Top of Given data

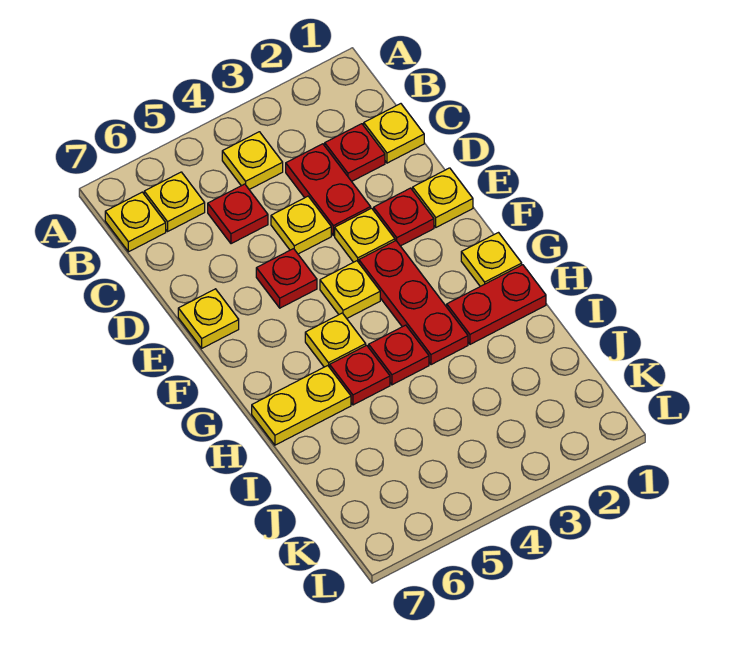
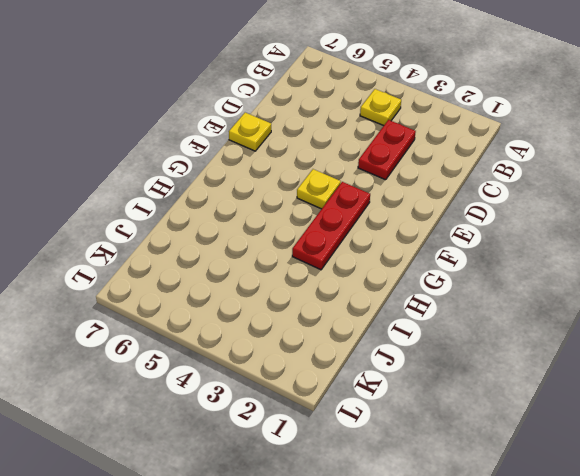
none -> yellow plate B6 level 1
none -> yellow plate B7 level 1
none -> yellow plate C1 level 1

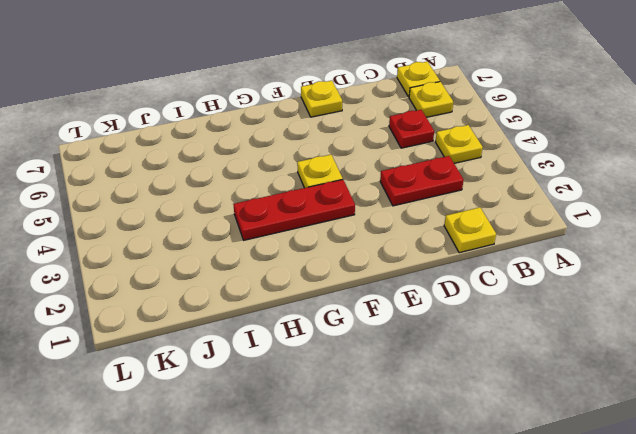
none -> red plate C2 level 1
none -> yellow plate D4 level 1
none -> yellow plate E1 level 1

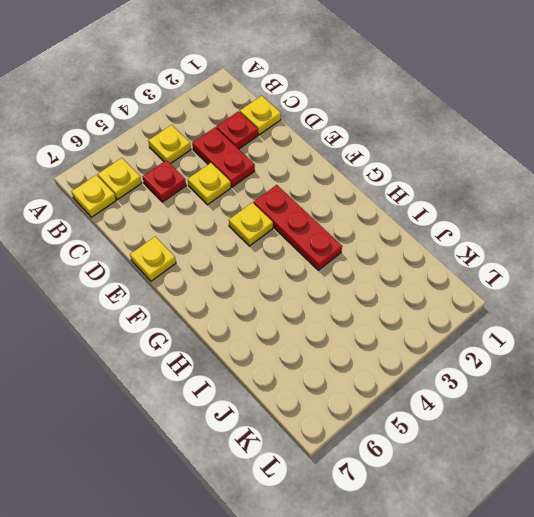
none -> yellow plate E1 level 1
none -> red plate E2 level 1
none -> yellow plate E3 level 1

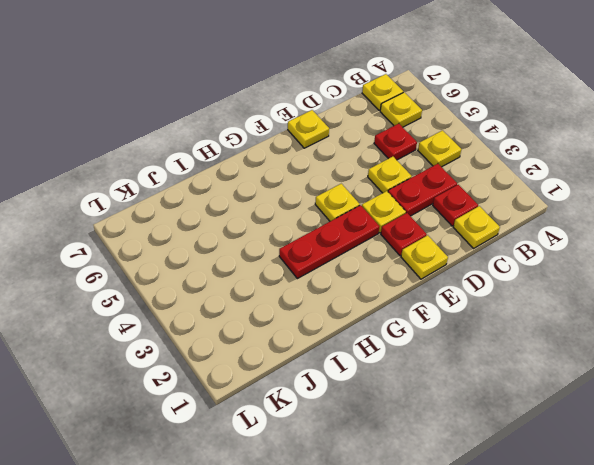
none -> red plate E5 level 1
none -> yellow plate G1 level 1
none -> yellow plate G5 level 1

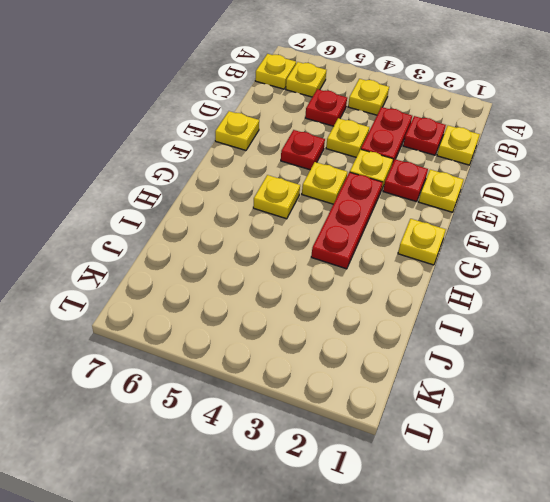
none -> red plate H1:H2 level 1
none -> red plate H4 level 1
none -> red plate H5 level 1

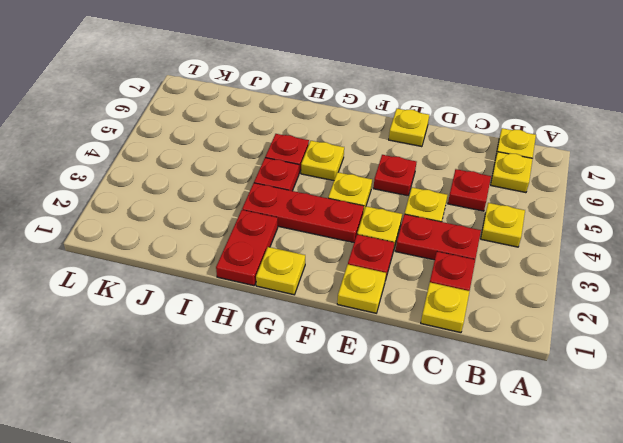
none -> yellow plate H6:H7 level 1

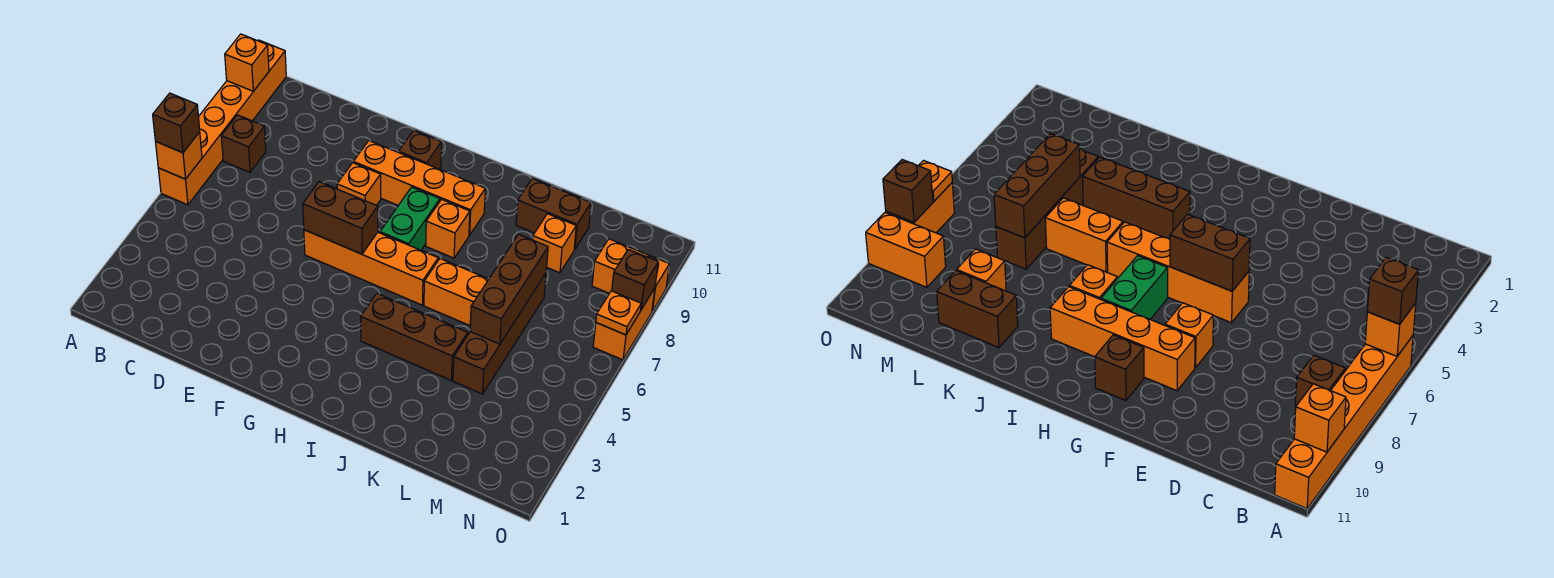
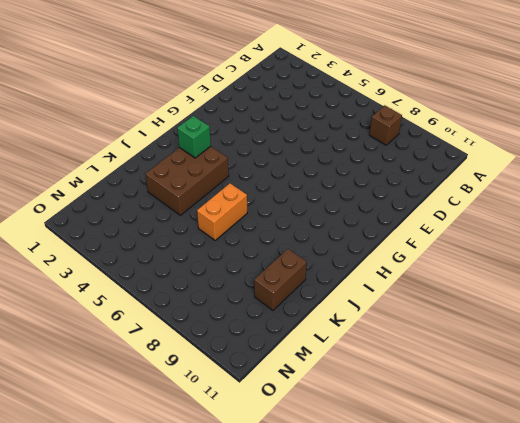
brown brick I3:K4 level 1 -> brown brick I4:K4 level 1
green brick I3 level 2 -> none
none -> orange brick A6:A11 level 1
none -> orange brick F6:I6 level 1
none -> orange brick F8 level 1

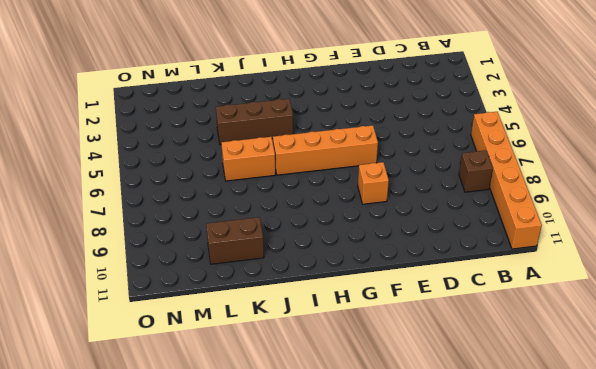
none -> orange brick F9:I9 level 1
none -> brown brick G10 level 1
none -> green brick H7:H8 level 1

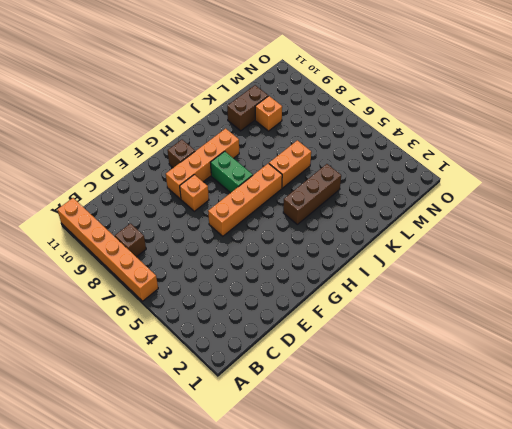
none -> orange brick I8 level 1
none -> brown brick L4:L7 level 1
none -> orange brick N9:O9 level 1

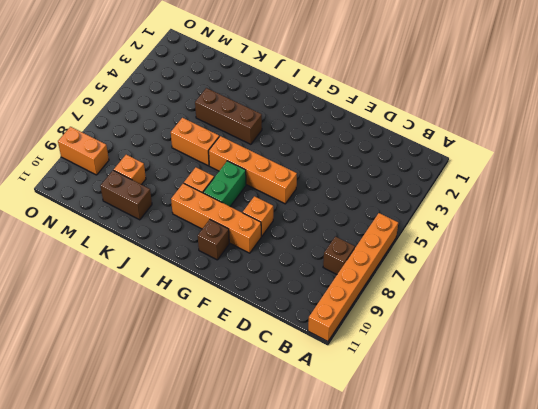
none -> brown brick L4:L7 level 1
none -> orange brick O7:O8 level 1
none -> orange brick A6 level 2

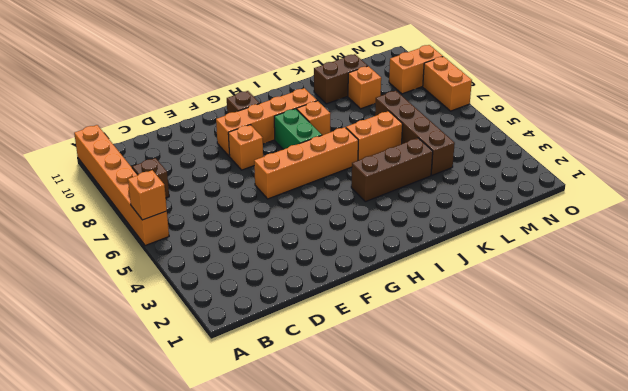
none -> orange brick A10 level 2
none -> brown brick F6:G6 level 2
none -> brown brick L5:L7 level 2

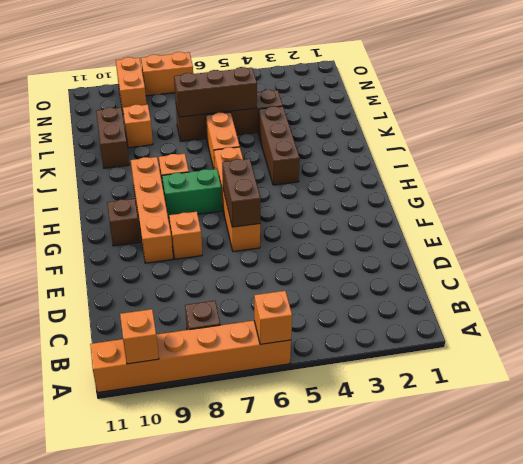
none -> orange plate O7 level 2
none -> brown brick O8 level 2
none -> brown brick A6 level 3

Bottom of Given data

* [Brief]: Once the pictures are removed, return the entries exactly as they stand.

* [Answer to this problem]:
none -> yellow plate B6 level 1
none -> yellow plate B7 level 1
none -> yellow plate C1 level 1

none -> red plate C2 level 1
none -> yellow plate D4 level 1
none -> yellow plate E1 level 1

none -> yellow plate E1 level 1
none -> red plate E2 level 1
none -> yellow plate E3 level 1

none -> red plate E5 level 1
none -> yellow plate G1 level 1
none -> yellow plate G5 level 1

none -> red plate H1:H2 level 1
none -> red plate H4 level 1
none -> red plate H5 level 1

none -> yellow plate H6:H7 level 1

brown brick I3:K4 level 1 -> brown brick I4:K4 level 1
green brick I3 level 2 -> none
none -> orange brick A6:A11 level 1
none -> orange brick F6:I6 level 1
none -> orange brick F8 level 1

none -> orange brick F9:I9 level 1
none -> brown brick G10 level 1
none -> green brick H7:H8 level 1

none -> orange brick I8 level 1
none -> brown brick L4:L7 level 1
none -> orange brick N9:O9 level 1

none -> brown brick L4:L7 level 1
none -> orange brick O7:O8 level 1
none -> orange brick A6 level 2

none -> orange brick A10 level 2
none -> brown brick F6:G6 level 2
none -> brown brick L5:L7 level 2

none -> orange plate O7 level 2
none -> brown brick O8 level 2
none -> brown brick A6 level 3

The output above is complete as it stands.